*** Material provided ***

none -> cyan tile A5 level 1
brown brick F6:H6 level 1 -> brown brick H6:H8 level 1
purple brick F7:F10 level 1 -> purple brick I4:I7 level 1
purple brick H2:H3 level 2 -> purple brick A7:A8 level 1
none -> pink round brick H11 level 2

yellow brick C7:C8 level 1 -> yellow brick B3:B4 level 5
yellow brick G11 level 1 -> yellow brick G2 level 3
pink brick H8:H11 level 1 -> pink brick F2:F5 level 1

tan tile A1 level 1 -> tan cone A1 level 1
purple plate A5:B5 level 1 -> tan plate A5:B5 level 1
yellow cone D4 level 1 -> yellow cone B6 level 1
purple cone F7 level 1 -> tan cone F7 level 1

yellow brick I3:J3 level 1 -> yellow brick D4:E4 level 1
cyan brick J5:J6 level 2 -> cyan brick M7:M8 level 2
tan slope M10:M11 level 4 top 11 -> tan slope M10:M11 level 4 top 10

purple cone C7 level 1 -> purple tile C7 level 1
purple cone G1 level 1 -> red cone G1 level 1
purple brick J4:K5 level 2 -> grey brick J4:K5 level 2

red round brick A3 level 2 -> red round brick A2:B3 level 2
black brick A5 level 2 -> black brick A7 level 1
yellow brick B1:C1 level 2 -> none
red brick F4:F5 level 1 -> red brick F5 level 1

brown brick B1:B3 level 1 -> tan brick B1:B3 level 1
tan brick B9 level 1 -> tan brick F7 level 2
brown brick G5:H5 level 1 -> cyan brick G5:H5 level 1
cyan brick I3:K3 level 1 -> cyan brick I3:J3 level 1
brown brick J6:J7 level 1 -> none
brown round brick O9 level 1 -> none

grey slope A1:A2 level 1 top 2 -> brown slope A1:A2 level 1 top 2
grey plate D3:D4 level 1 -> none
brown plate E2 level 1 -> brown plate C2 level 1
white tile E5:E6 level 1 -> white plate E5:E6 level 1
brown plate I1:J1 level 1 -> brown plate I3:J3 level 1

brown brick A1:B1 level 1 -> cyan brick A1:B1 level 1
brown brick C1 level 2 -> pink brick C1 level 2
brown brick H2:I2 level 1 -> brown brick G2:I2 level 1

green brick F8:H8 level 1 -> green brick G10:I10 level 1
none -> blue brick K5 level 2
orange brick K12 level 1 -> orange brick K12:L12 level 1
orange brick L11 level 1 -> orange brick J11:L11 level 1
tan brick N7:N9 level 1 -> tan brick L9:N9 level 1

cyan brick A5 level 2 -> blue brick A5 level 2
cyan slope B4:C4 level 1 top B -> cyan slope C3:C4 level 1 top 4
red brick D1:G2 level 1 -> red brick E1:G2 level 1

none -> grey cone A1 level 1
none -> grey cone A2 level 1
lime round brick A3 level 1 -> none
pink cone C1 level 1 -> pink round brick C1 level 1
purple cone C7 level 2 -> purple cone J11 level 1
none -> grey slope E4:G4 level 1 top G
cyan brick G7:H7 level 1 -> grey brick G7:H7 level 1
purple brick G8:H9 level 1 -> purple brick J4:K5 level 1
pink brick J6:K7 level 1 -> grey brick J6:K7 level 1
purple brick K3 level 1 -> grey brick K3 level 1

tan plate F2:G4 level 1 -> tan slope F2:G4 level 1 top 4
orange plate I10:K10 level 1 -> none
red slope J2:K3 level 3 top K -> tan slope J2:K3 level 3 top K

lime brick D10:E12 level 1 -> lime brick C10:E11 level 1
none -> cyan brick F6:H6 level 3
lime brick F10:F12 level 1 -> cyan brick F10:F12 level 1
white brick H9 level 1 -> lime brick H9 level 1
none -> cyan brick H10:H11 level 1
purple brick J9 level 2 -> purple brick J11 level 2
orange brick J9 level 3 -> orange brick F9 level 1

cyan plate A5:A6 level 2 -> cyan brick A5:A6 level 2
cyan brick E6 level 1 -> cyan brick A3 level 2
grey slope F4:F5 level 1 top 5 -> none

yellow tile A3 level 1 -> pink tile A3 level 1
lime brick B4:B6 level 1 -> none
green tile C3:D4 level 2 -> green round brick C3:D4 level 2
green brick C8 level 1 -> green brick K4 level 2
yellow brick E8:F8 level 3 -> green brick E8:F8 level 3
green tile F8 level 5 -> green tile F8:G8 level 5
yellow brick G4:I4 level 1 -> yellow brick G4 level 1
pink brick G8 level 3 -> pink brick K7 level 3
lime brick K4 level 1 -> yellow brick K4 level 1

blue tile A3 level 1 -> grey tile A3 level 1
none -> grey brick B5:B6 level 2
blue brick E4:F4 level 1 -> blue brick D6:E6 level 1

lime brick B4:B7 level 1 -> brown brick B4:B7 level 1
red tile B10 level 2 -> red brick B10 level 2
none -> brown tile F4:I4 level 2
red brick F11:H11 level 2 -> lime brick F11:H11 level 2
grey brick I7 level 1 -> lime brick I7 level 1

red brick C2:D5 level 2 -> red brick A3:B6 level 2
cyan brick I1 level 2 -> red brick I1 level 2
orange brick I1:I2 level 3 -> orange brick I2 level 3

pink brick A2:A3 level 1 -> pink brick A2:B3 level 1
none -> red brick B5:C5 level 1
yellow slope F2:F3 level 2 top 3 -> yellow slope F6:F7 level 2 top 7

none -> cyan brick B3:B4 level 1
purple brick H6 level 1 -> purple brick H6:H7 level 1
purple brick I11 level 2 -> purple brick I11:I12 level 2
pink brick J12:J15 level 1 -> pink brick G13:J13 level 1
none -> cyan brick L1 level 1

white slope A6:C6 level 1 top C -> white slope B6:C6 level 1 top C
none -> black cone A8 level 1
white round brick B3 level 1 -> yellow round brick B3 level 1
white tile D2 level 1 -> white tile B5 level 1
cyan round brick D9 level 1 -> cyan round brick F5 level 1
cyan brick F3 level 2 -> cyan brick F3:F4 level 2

*** End of Material provided ***

» Exercise requirements
Set down only the lines above that fall between the line holding "red round brick A3" and the line holding "white brick H9", inclusive, keeping each exact.

» The answer
red round brick A3 level 2 -> red round brick A2:B3 level 2
black brick A5 level 2 -> black brick A7 level 1
yellow brick B1:C1 level 2 -> none
red brick F4:F5 level 1 -> red brick F5 level 1

brown brick B1:B3 level 1 -> tan brick B1:B3 level 1
tan brick B9 level 1 -> tan brick F7 level 2
brown brick G5:H5 level 1 -> cyan brick G5:H5 level 1
cyan brick I3:K3 level 1 -> cyan brick I3:J3 level 1
brown brick J6:J7 level 1 -> none
brown round brick O9 level 1 -> none

grey slope A1:A2 level 1 top 2 -> brown slope A1:A2 level 1 top 2
grey plate D3:D4 level 1 -> none
brown plate E2 level 1 -> brown plate C2 level 1
white tile E5:E6 level 1 -> white plate E5:E6 level 1
brown plate I1:J1 level 1 -> brown plate I3:J3 level 1

brown brick A1:B1 level 1 -> cyan brick A1:B1 level 1
brown brick C1 level 2 -> pink brick C1 level 2
brown brick H2:I2 level 1 -> brown brick G2:I2 level 1

green brick F8:H8 level 1 -> green brick G10:I10 level 1
none -> blue brick K5 level 2
orange brick K12 level 1 -> orange brick K12:L12 level 1
orange brick L11 level 1 -> orange brick J11:L11 level 1
tan brick N7:N9 level 1 -> tan brick L9:N9 level 1

cyan brick A5 level 2 -> blue brick A5 level 2
cyan slope B4:C4 level 1 top B -> cyan slope C3:C4 level 1 top 4
red brick D1:G2 level 1 -> red brick E1:G2 level 1

none -> grey cone A1 level 1
none -> grey cone A2 level 1
lime round brick A3 level 1 -> none
pink cone C1 level 1 -> pink round brick C1 level 1
purple cone C7 level 2 -> purple cone J11 level 1
none -> grey slope E4:G4 level 1 top G
cyan brick G7:H7 level 1 -> grey brick G7:H7 level 1
purple brick G8:H9 level 1 -> purple brick J4:K5 level 1
pink brick J6:K7 level 1 -> grey brick J6:K7 level 1
purple brick K3 level 1 -> grey brick K3 level 1

tan plate F2:G4 level 1 -> tan slope F2:G4 level 1 top 4
orange plate I10:K10 level 1 -> none
red slope J2:K3 level 3 top K -> tan slope J2:K3 level 3 top K

lime brick D10:E12 level 1 -> lime brick C10:E11 level 1
none -> cyan brick F6:H6 level 3
lime brick F10:F12 level 1 -> cyan brick F10:F12 level 1
white brick H9 level 1 -> lime brick H9 level 1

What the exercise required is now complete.